━━━ Dataset extract

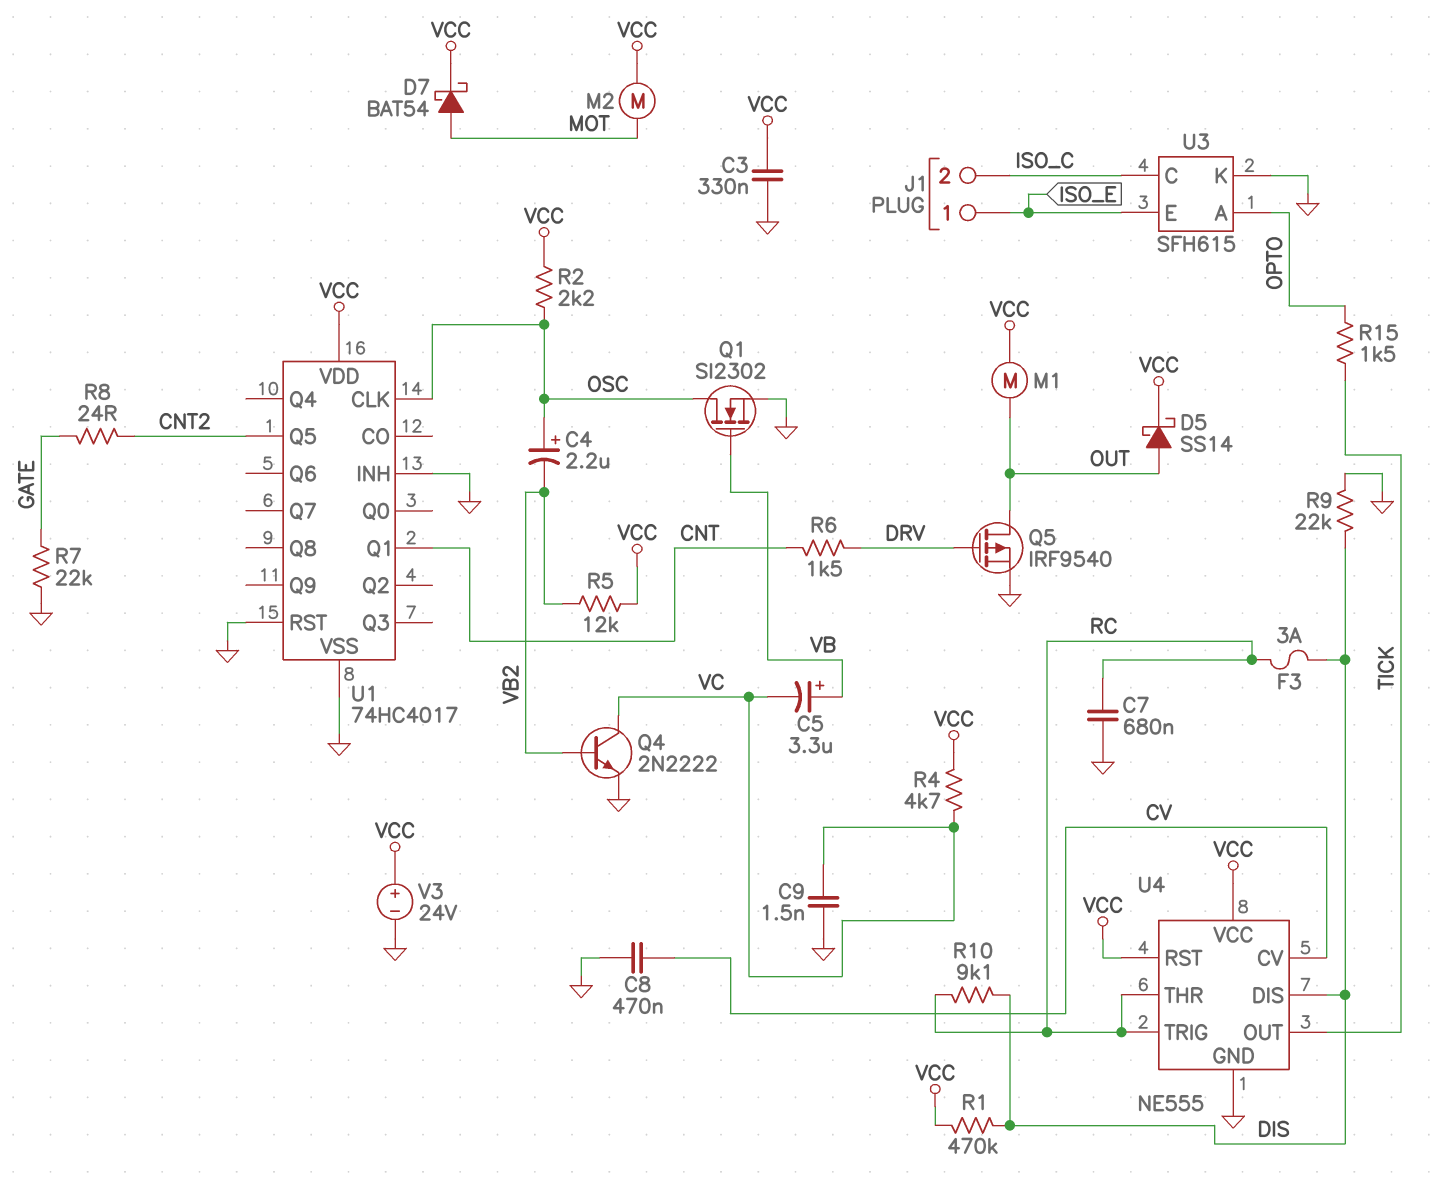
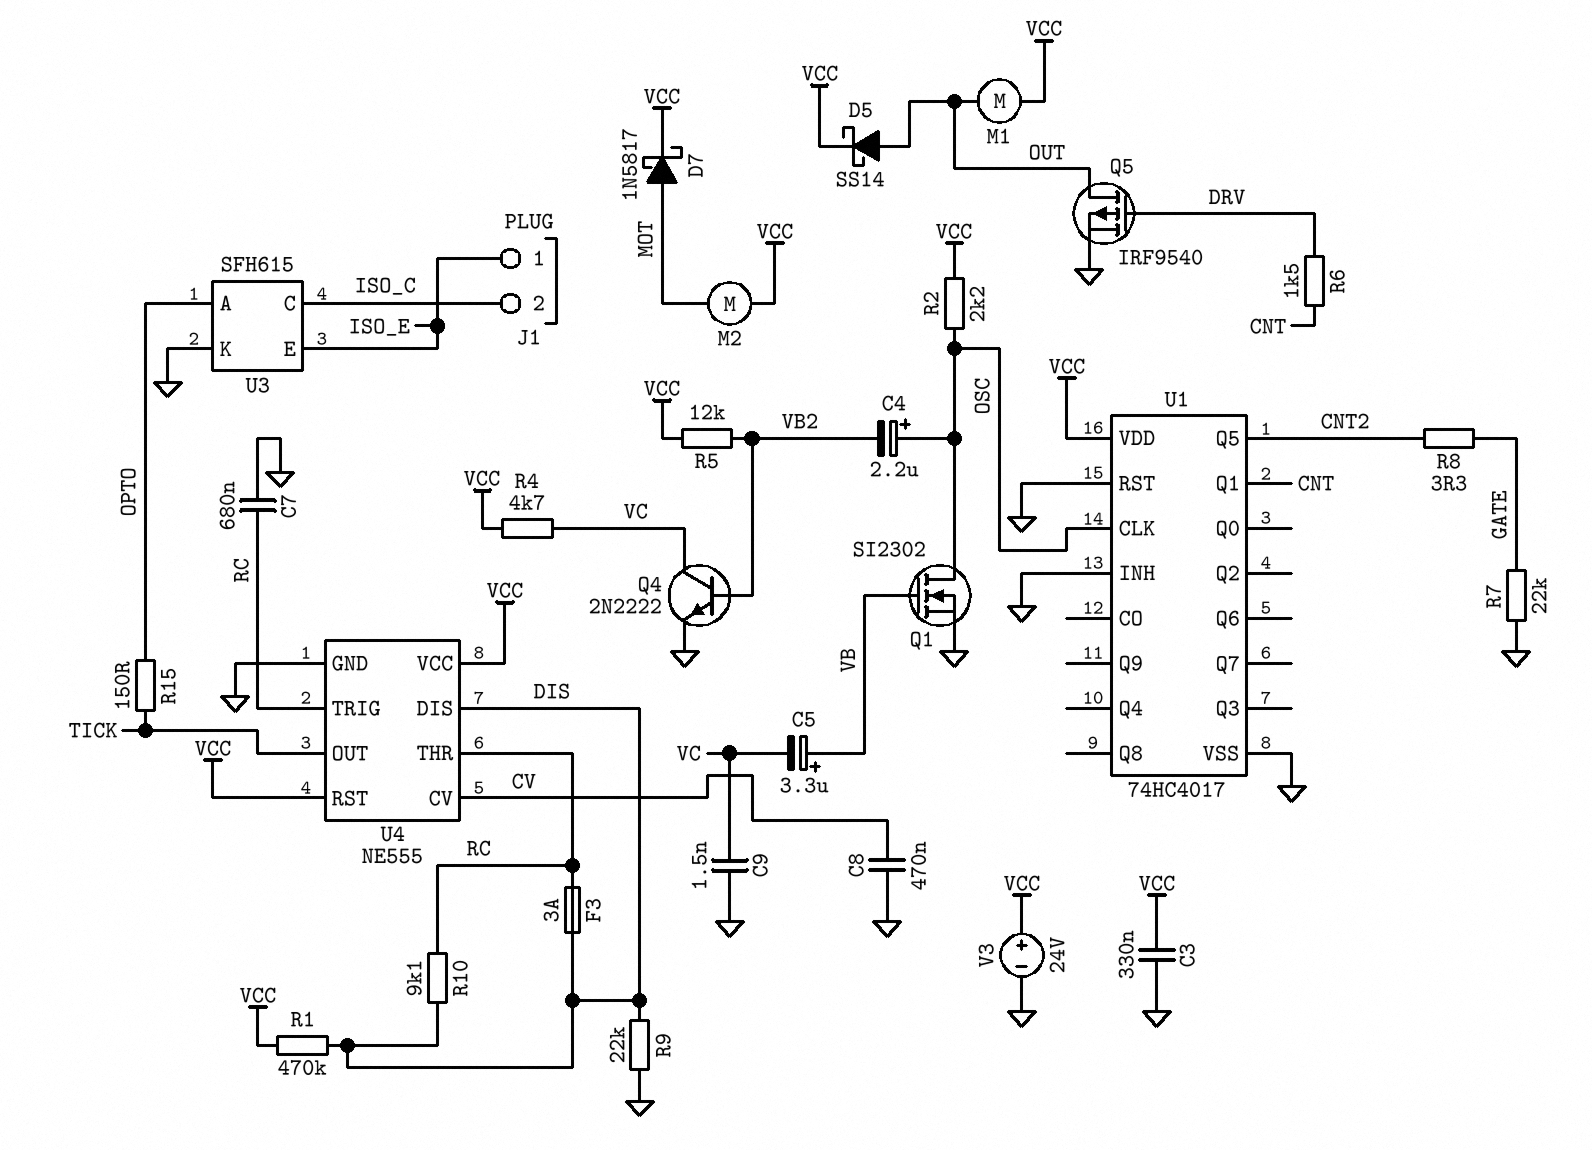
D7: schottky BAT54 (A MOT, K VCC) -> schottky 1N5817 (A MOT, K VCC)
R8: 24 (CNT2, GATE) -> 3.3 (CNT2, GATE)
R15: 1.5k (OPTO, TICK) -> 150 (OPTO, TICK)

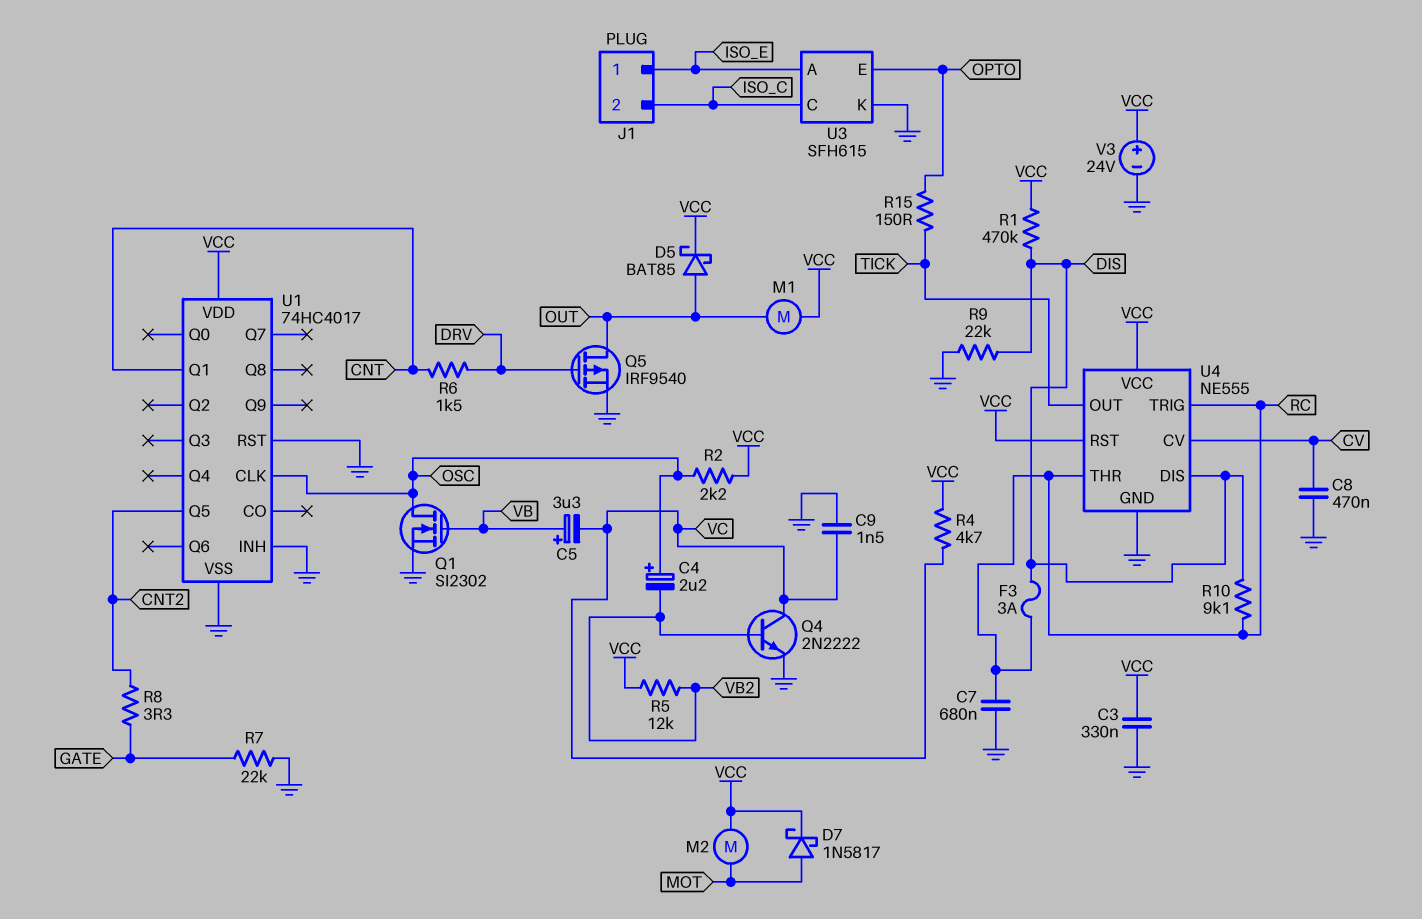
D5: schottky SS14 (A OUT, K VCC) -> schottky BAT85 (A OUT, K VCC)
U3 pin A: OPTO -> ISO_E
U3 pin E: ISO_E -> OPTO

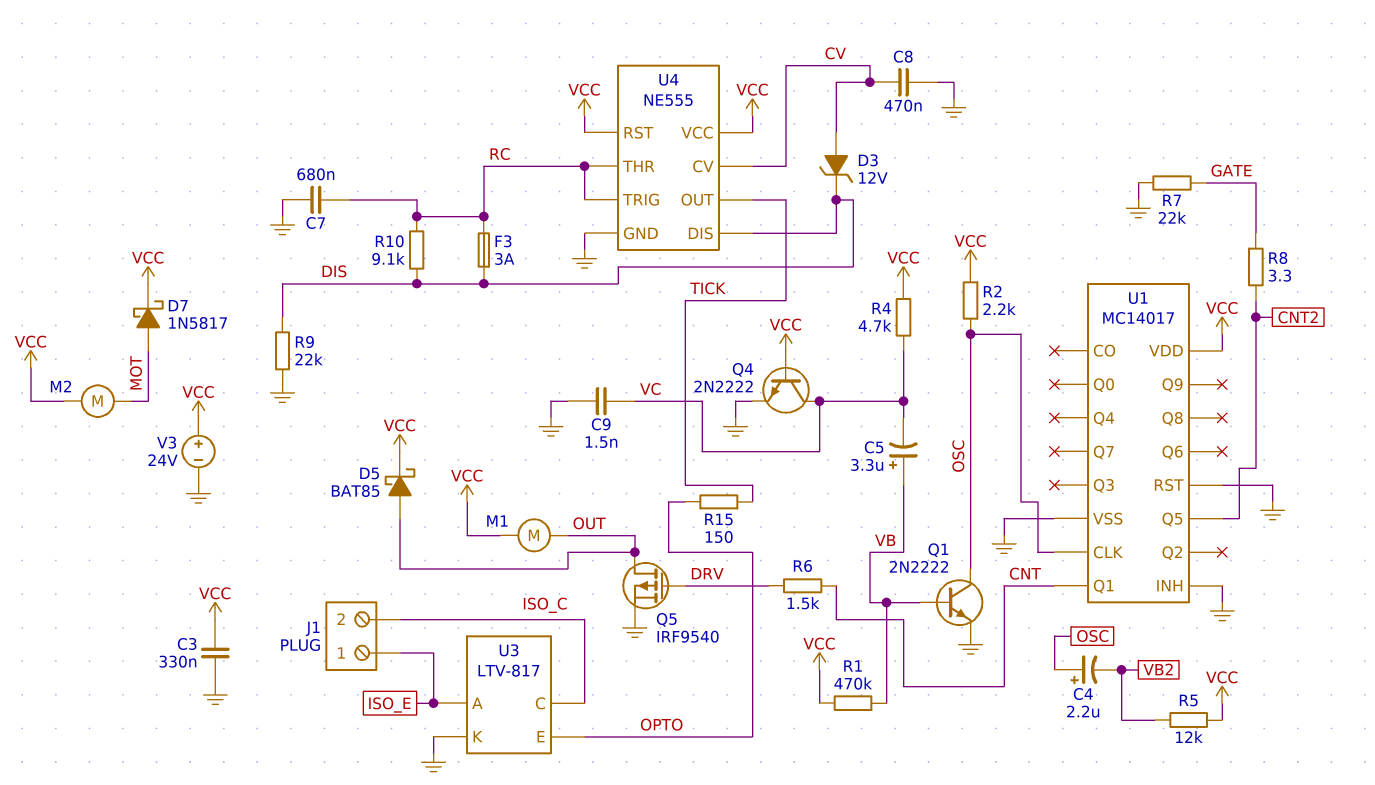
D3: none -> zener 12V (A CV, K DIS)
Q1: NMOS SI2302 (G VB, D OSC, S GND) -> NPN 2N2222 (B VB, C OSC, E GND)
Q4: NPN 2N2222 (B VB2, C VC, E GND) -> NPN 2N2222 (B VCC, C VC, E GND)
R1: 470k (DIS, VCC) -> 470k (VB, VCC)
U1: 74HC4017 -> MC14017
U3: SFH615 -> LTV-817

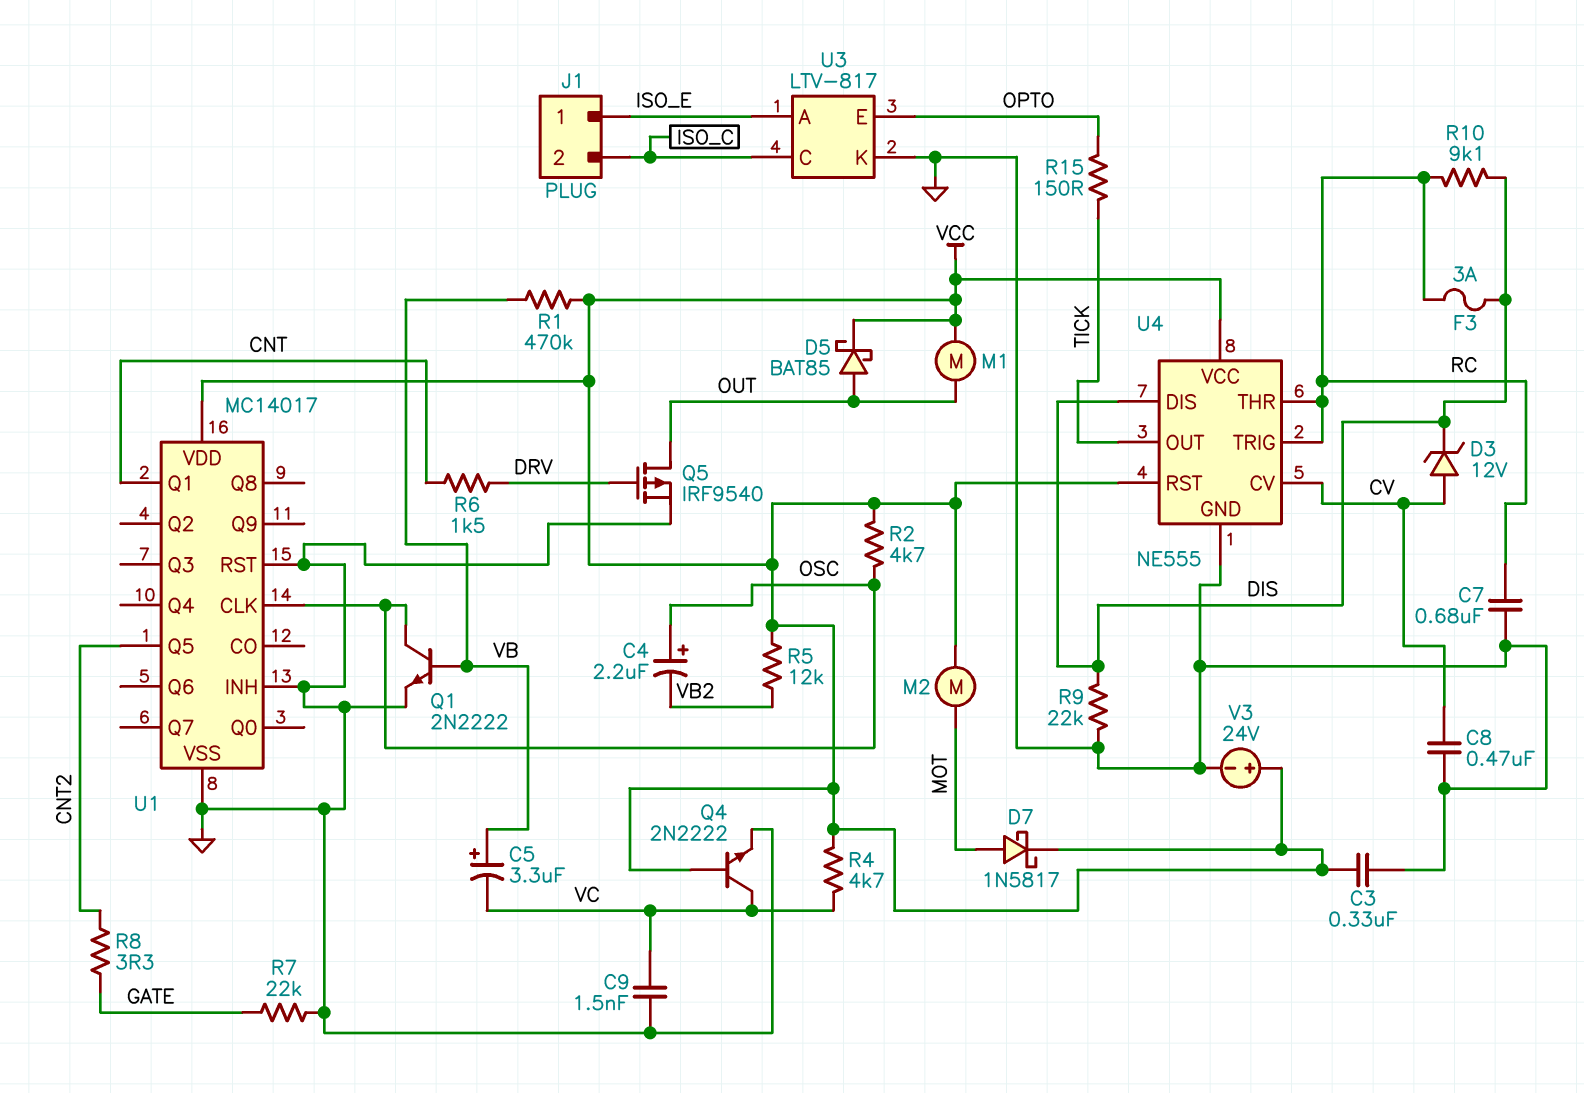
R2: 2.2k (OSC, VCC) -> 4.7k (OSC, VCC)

━━━━━━

Nothing but the text of the listing should be set down, exactly, with the pictures left behind.

D7: schottky BAT54 (A MOT, K VCC) -> schottky 1N5817 (A MOT, K VCC)
R8: 24 (CNT2, GATE) -> 3.3 (CNT2, GATE)
R15: 1.5k (OPTO, TICK) -> 150 (OPTO, TICK)

D5: schottky SS14 (A OUT, K VCC) -> schottky BAT85 (A OUT, K VCC)
U3 pin A: OPTO -> ISO_E
U3 pin E: ISO_E -> OPTO

D3: none -> zener 12V (A CV, K DIS)
Q1: NMOS SI2302 (G VB, D OSC, S GND) -> NPN 2N2222 (B VB, C OSC, E GND)
Q4: NPN 2N2222 (B VB2, C VC, E GND) -> NPN 2N2222 (B VCC, C VC, E GND)
R1: 470k (DIS, VCC) -> 470k (VB, VCC)
U1: 74HC4017 -> MC14017
U3: SFH615 -> LTV-817

R2: 2.2k (OSC, VCC) -> 4.7k (OSC, VCC)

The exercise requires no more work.